**WHAT THIS TASK INVOLVES**. Report every line of the entries that contains the word "avión".

**PROVIDED DATA**.
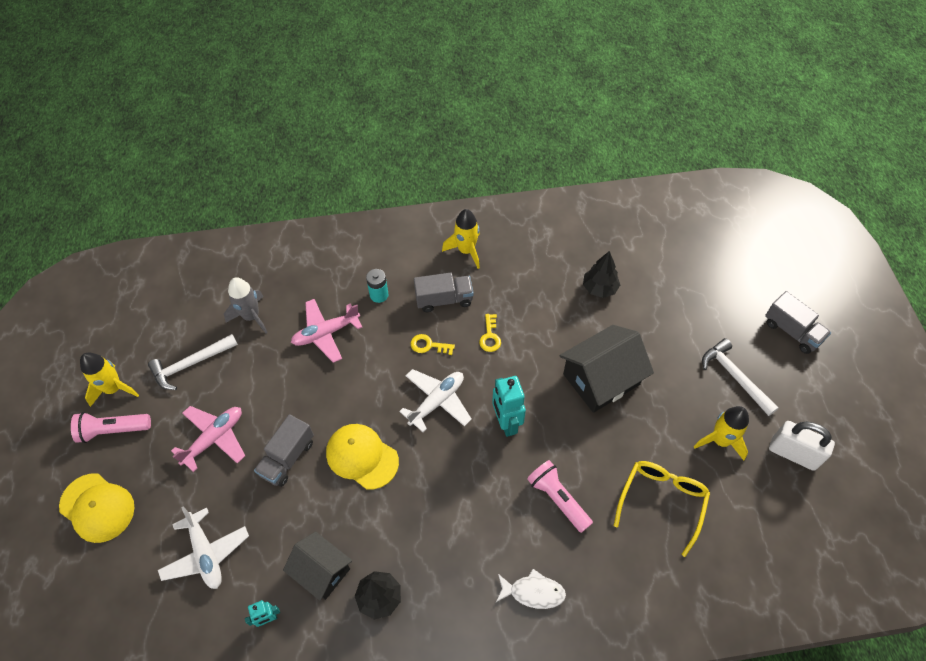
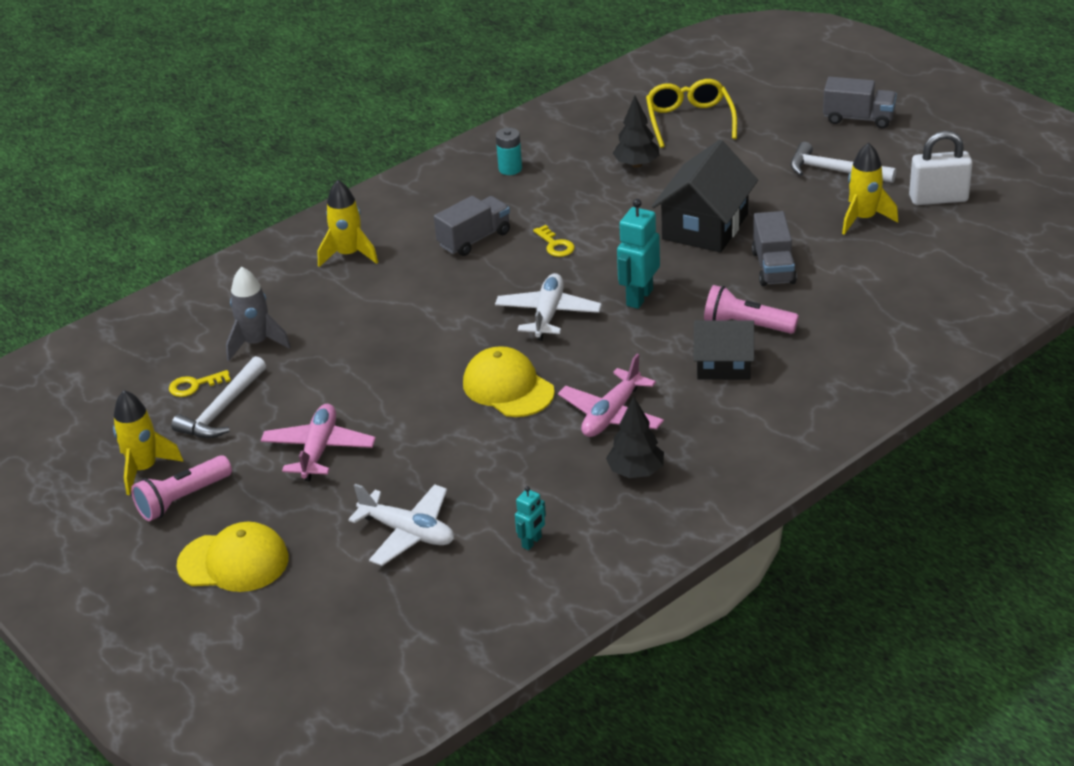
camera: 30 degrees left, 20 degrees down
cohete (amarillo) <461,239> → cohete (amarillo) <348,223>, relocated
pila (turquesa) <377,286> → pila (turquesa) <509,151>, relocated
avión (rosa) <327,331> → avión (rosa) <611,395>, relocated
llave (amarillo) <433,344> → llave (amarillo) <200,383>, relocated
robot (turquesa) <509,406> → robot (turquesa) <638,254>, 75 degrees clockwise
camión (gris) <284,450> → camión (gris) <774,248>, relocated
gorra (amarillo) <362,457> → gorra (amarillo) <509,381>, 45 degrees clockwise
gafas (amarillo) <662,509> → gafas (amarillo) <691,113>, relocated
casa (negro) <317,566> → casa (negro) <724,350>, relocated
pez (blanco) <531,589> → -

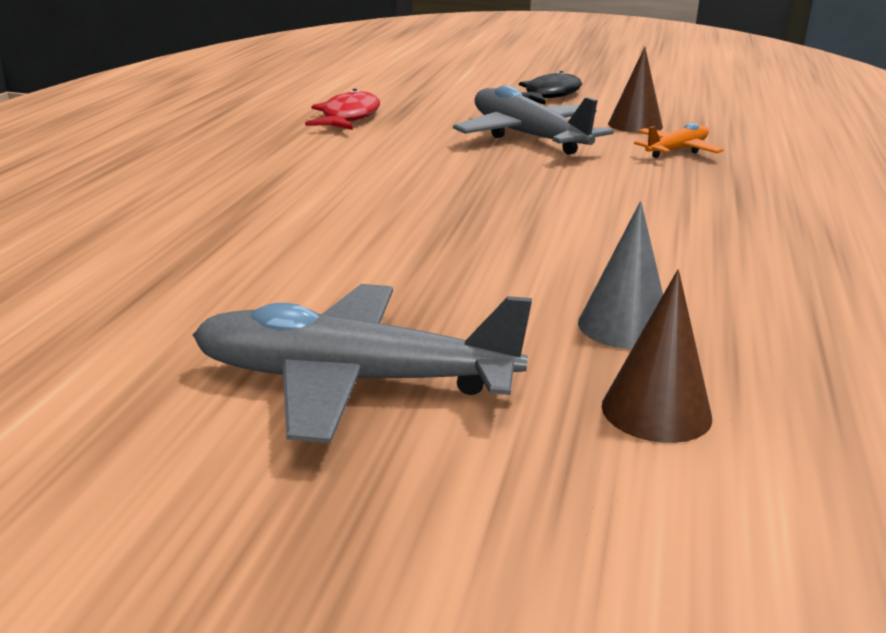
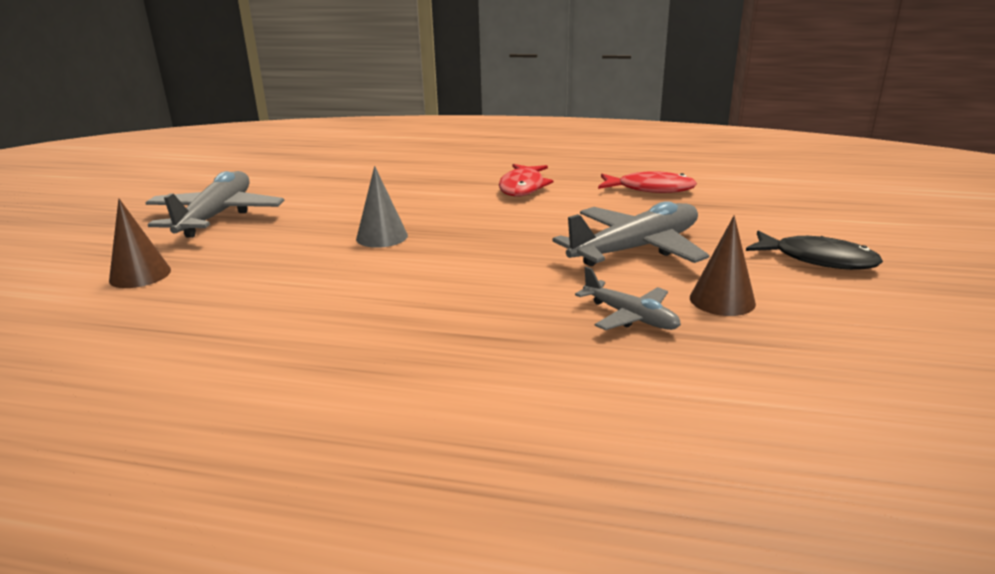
camera: 90 degrees right, 0 degrees up
avión (naranja) <679,140> → avión (gris) <628,298>
cono (gris) <620,275> → cono (gris) <382,207>, relocated
- → pez (rojo) <526,180>

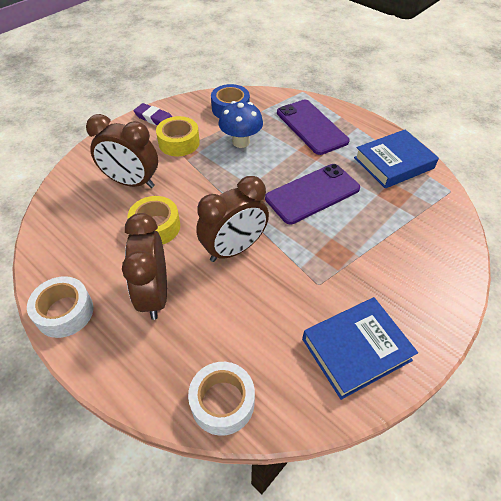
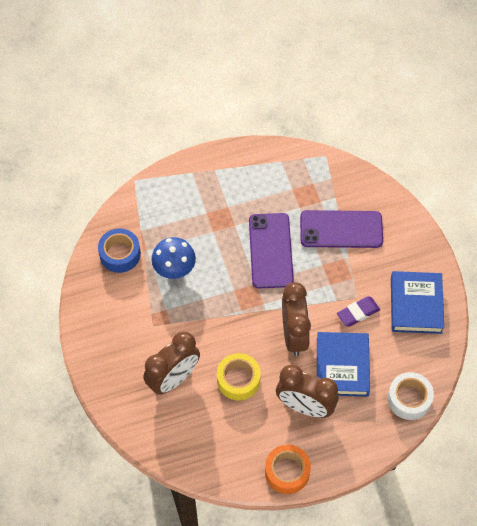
camera: 60 degrees left, 10 degrees up
móvil (morado) <313,127> → móvil (morado) <341,229>, relocated
goma de borrar (morado) <153,114> → goma de borrar (morado) <358,311>, relocated
cinta adhesiva (amarillo) <178,136> → -
libro (azul) <396,158> → libro (azul) <343,364>, relocated
cinta adhesiva (blanco) <60,307> → cinta adhesiva (naranja) <288,469>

**WRITTEN REPLY**.
avión (rosa) <327,331> → avión (rosa) <611,395>, relocated
avión (naranja) <679,140> → avión (gris) <628,298>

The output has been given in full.